Records shown:
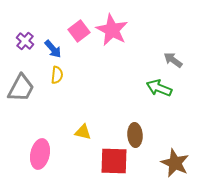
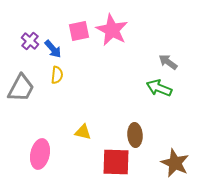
pink square: rotated 25 degrees clockwise
purple cross: moved 5 px right
gray arrow: moved 5 px left, 2 px down
red square: moved 2 px right, 1 px down
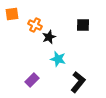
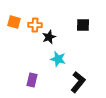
orange square: moved 2 px right, 8 px down; rotated 24 degrees clockwise
orange cross: rotated 24 degrees counterclockwise
purple rectangle: rotated 32 degrees counterclockwise
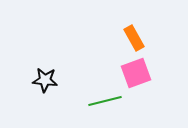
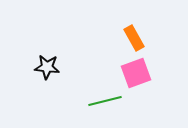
black star: moved 2 px right, 13 px up
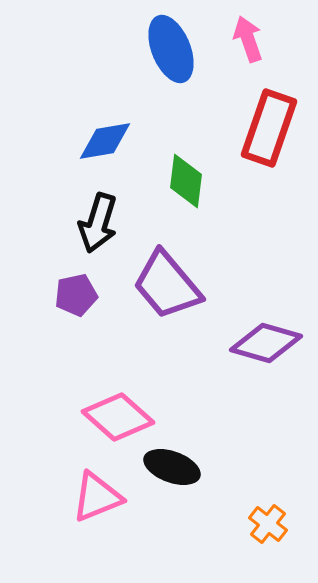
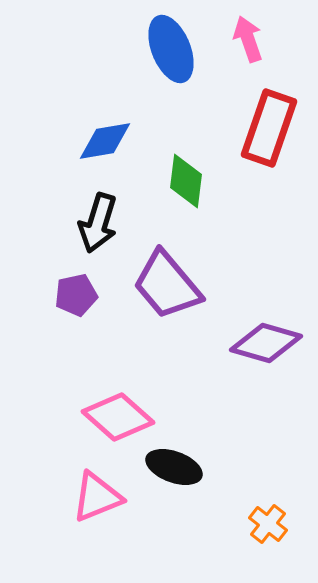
black ellipse: moved 2 px right
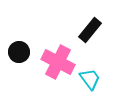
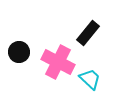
black rectangle: moved 2 px left, 3 px down
cyan trapezoid: rotated 10 degrees counterclockwise
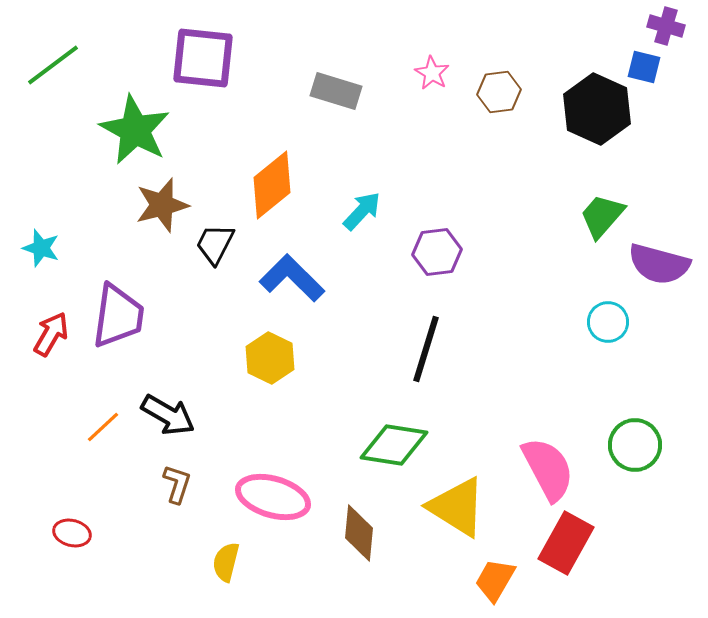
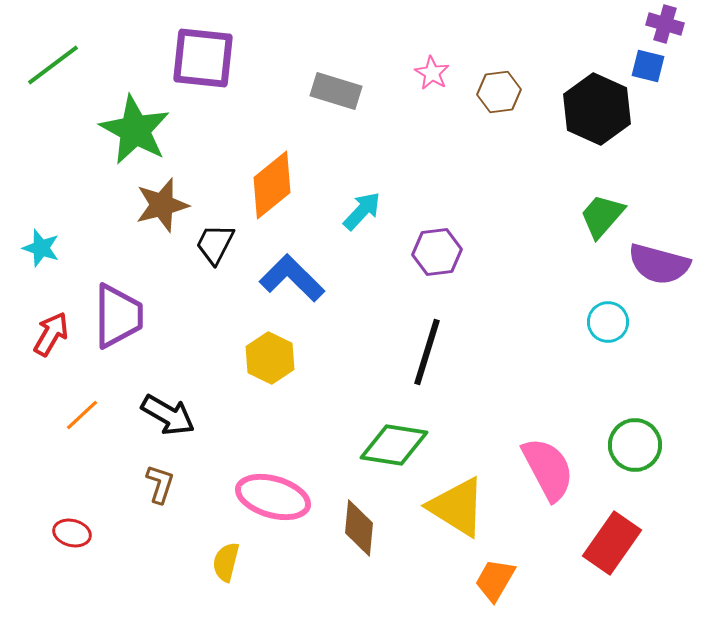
purple cross: moved 1 px left, 2 px up
blue square: moved 4 px right, 1 px up
purple trapezoid: rotated 8 degrees counterclockwise
black line: moved 1 px right, 3 px down
orange line: moved 21 px left, 12 px up
brown L-shape: moved 17 px left
brown diamond: moved 5 px up
red rectangle: moved 46 px right; rotated 6 degrees clockwise
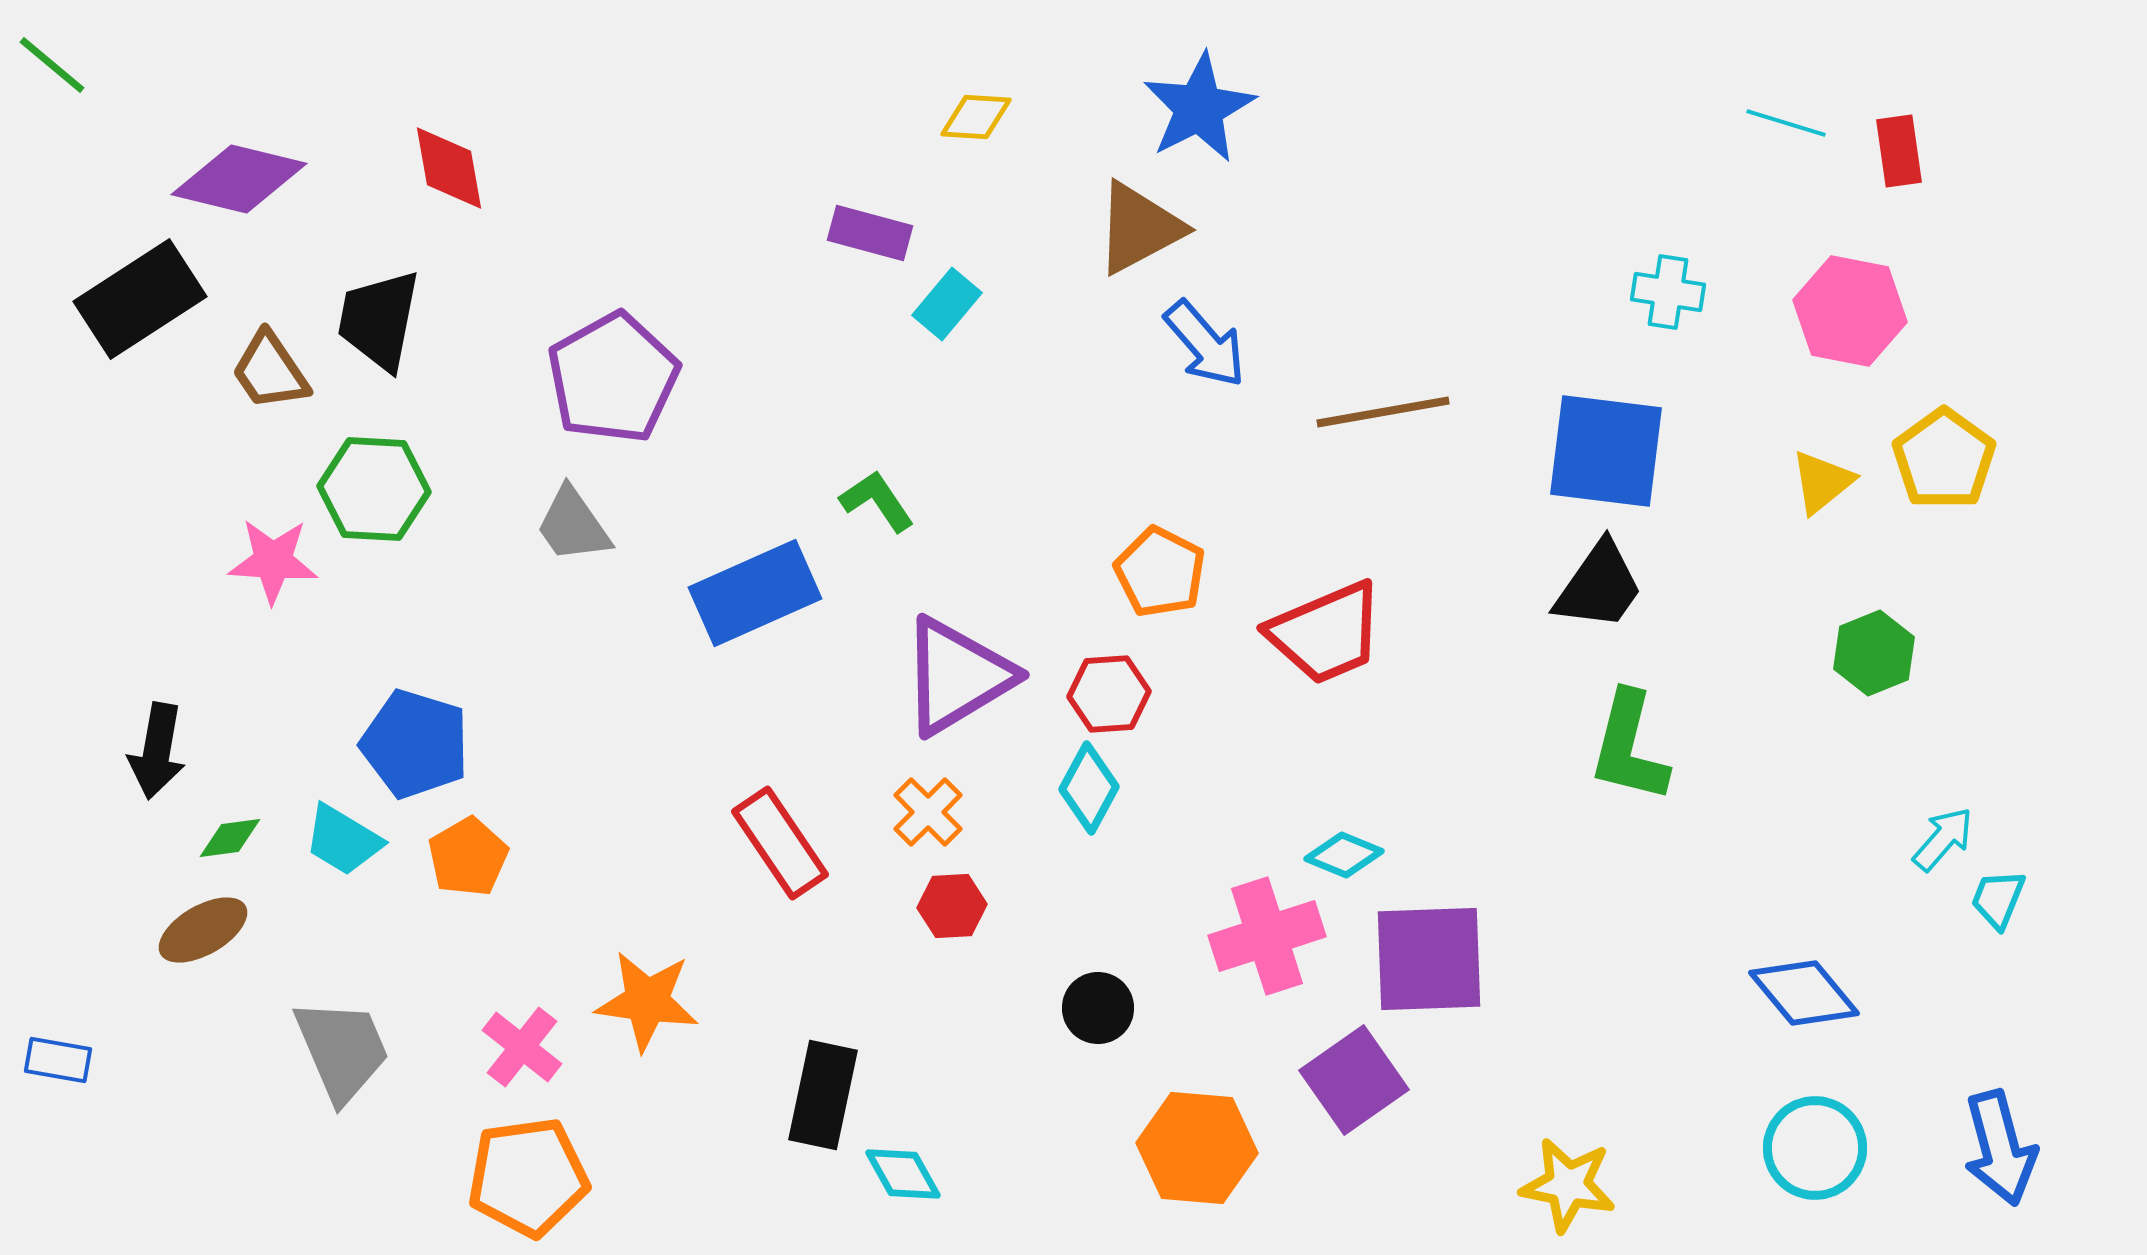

Description of the task:
From the line that holds "brown L-shape: moved 17 px left" to the last line of the data, return those lines exactly and nothing else; both ends count, and pictures stay out.

Output of the task:
brown L-shape: moved 17 px left
brown diamond: moved 5 px up
red rectangle: moved 46 px right; rotated 6 degrees clockwise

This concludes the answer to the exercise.